*** Block opens ***
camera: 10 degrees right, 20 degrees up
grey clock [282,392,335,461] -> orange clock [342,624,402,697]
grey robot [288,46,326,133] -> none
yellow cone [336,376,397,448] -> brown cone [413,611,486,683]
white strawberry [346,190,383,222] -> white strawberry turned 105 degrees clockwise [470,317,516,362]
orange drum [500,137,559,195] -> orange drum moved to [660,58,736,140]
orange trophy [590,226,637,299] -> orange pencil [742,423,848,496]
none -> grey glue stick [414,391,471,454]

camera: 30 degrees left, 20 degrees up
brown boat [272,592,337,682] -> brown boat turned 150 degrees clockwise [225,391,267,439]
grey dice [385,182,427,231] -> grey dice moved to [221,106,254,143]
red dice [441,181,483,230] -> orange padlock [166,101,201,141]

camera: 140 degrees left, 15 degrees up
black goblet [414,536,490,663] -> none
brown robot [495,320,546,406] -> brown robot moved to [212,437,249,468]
*** Block closes ***
*** Block opens ***
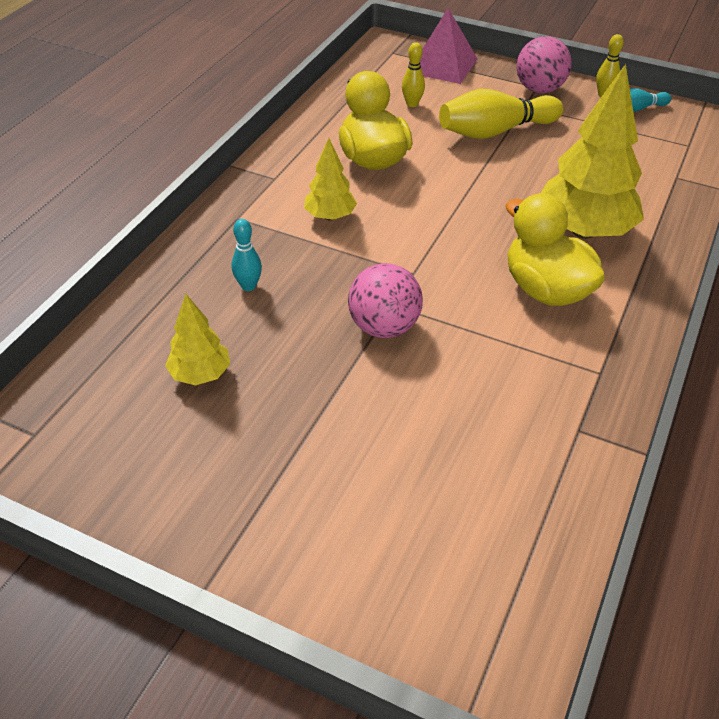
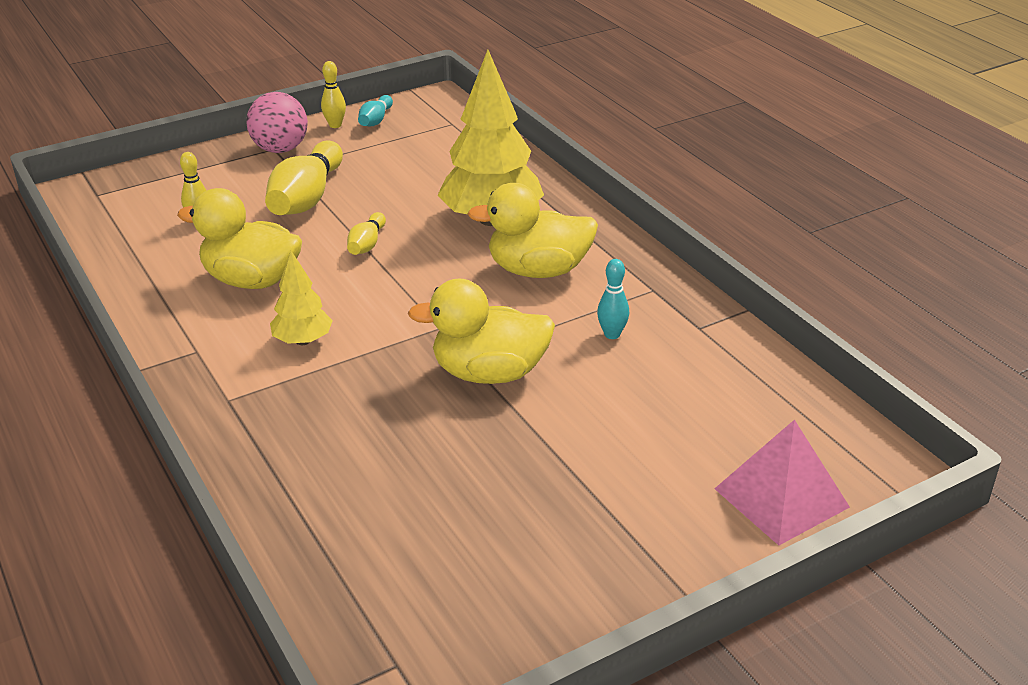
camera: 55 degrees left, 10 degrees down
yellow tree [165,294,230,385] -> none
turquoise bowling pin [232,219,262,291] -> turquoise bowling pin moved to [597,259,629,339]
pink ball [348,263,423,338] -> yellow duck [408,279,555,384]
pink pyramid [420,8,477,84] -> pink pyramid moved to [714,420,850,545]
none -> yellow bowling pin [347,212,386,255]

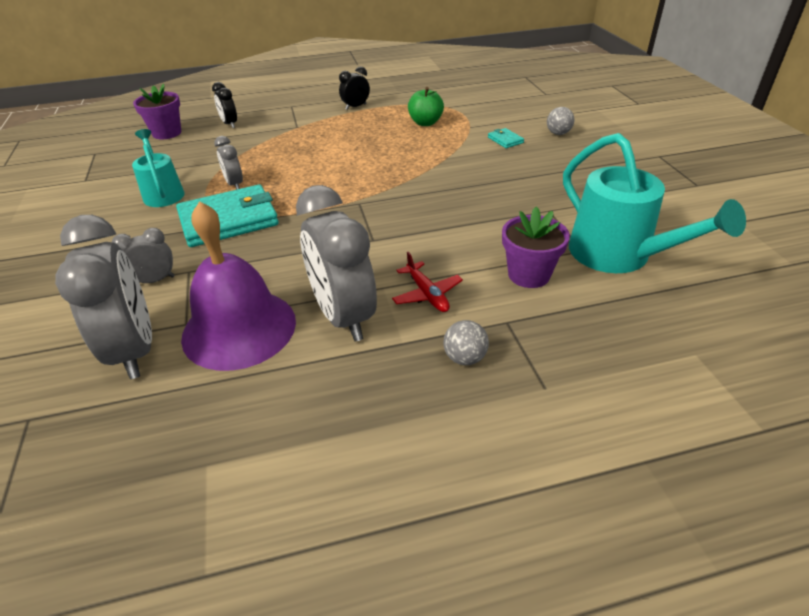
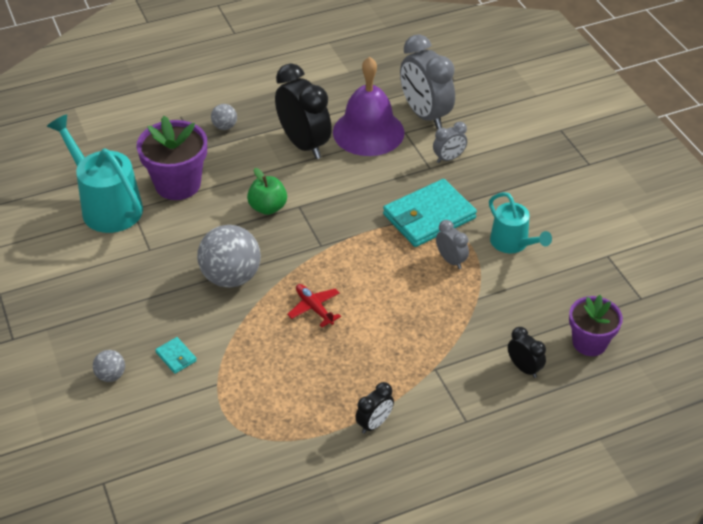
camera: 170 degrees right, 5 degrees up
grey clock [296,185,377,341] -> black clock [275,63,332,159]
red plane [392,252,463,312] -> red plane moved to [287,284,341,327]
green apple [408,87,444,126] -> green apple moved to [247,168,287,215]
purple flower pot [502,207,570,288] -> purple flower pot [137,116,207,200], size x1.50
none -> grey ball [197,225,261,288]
*** Block closes ***
*** Block opens ***
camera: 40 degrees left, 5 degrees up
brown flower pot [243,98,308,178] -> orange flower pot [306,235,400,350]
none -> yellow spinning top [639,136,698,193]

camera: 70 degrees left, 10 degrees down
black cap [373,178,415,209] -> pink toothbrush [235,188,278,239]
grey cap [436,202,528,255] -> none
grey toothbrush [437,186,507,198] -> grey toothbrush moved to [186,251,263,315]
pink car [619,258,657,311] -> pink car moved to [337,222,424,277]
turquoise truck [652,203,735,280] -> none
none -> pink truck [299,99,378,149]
*** Block closes ***
#### WHAT THE TASK ASKS
Copy out the lines above exactly, beginning at the one that contains "grey toothbrush [437,186,507,198]" and ending at the one that contains "none -> pink truck [299,99,378,149]".

#### RESULT OF THIS TASK
grey toothbrush [437,186,507,198] -> grey toothbrush moved to [186,251,263,315]
pink car [619,258,657,311] -> pink car moved to [337,222,424,277]
turquoise truck [652,203,735,280] -> none
none -> pink truck [299,99,378,149]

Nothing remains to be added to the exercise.